The answer must be a single number: how many lines of the records below hold the word "none".

Supplied material —
# # # # #

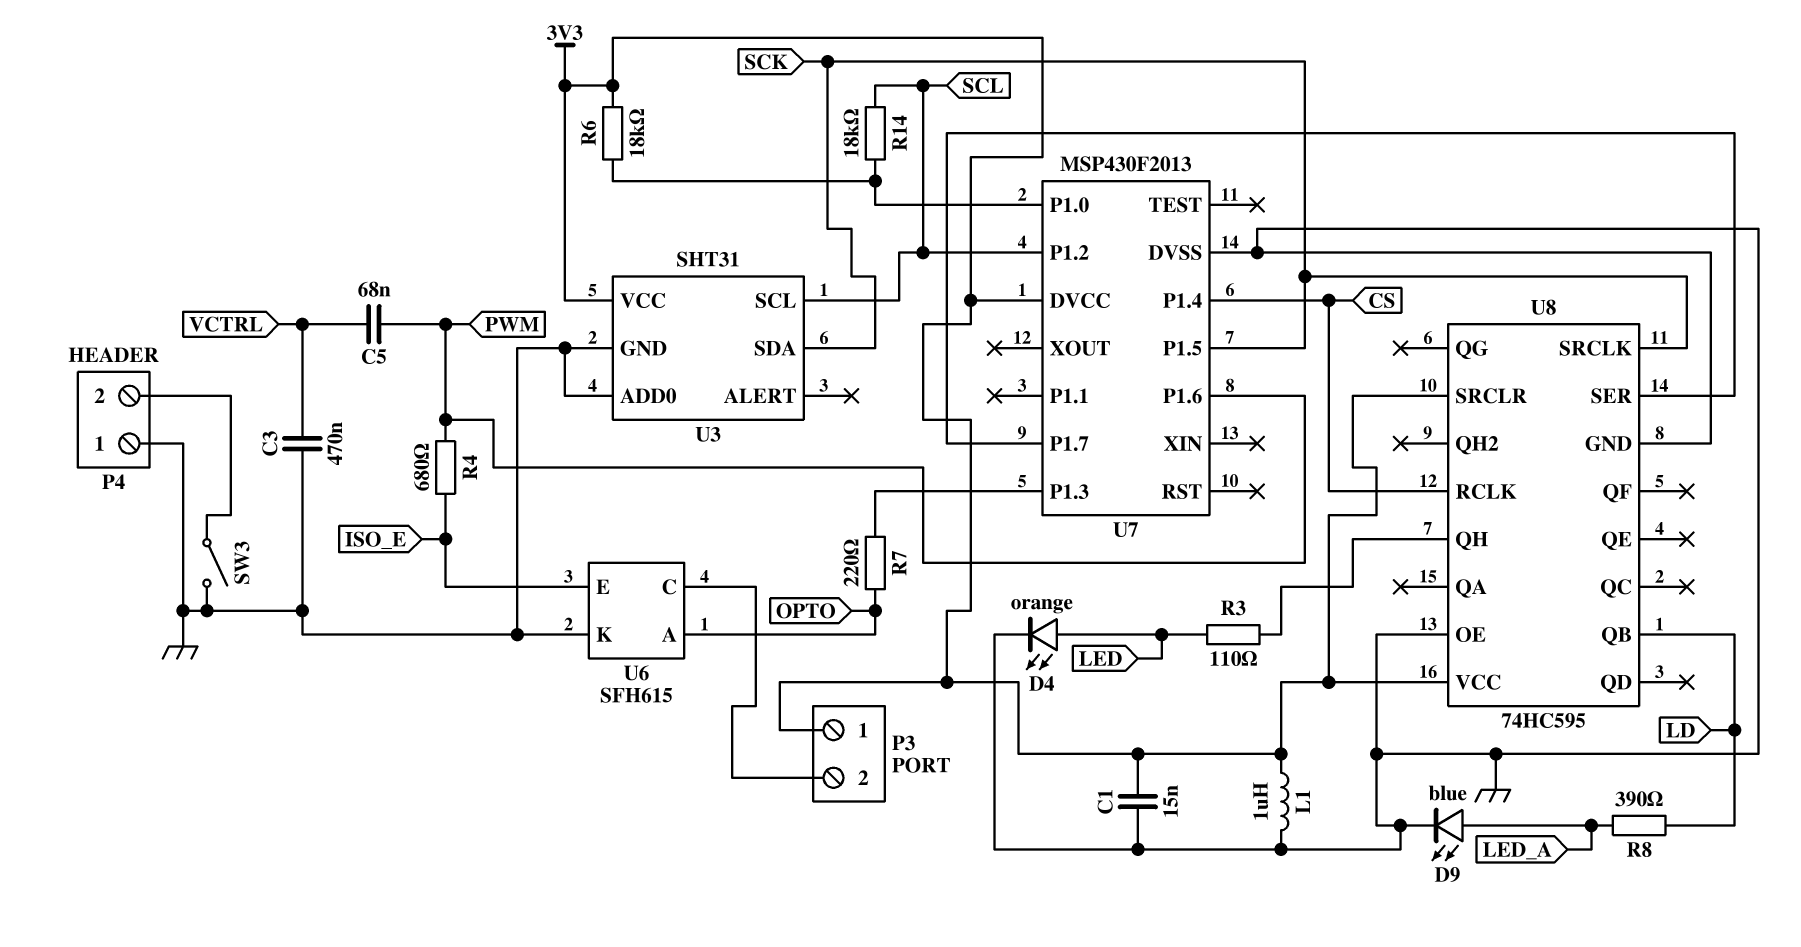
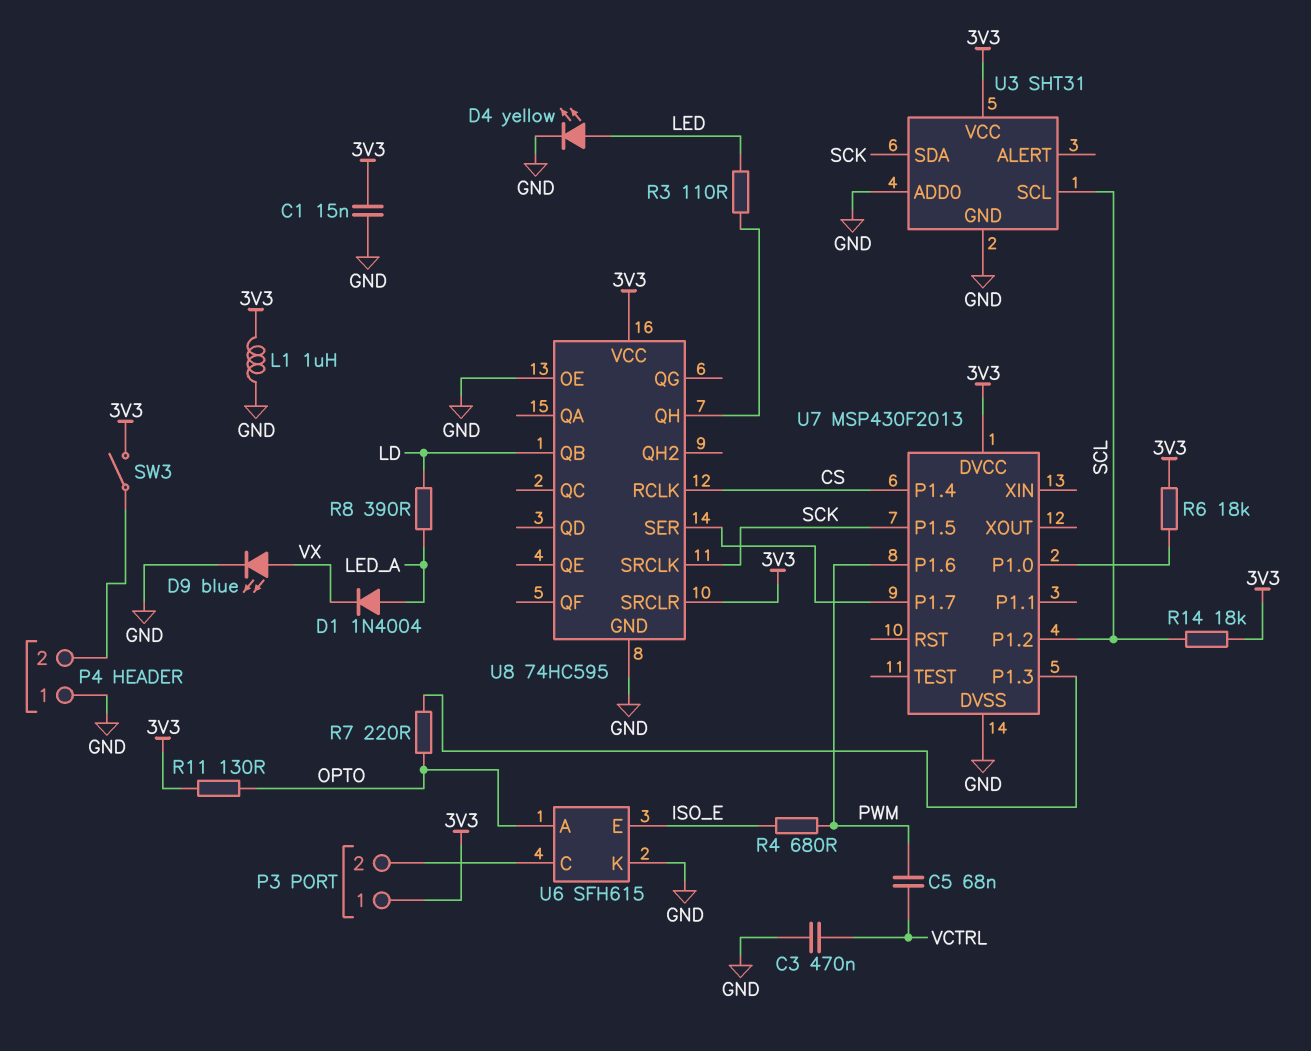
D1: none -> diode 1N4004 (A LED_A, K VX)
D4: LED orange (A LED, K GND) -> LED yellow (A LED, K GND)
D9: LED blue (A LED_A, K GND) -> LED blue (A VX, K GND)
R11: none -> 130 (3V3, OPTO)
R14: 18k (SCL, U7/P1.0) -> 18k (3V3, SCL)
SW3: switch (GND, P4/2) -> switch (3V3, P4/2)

# # # # #

Result —
2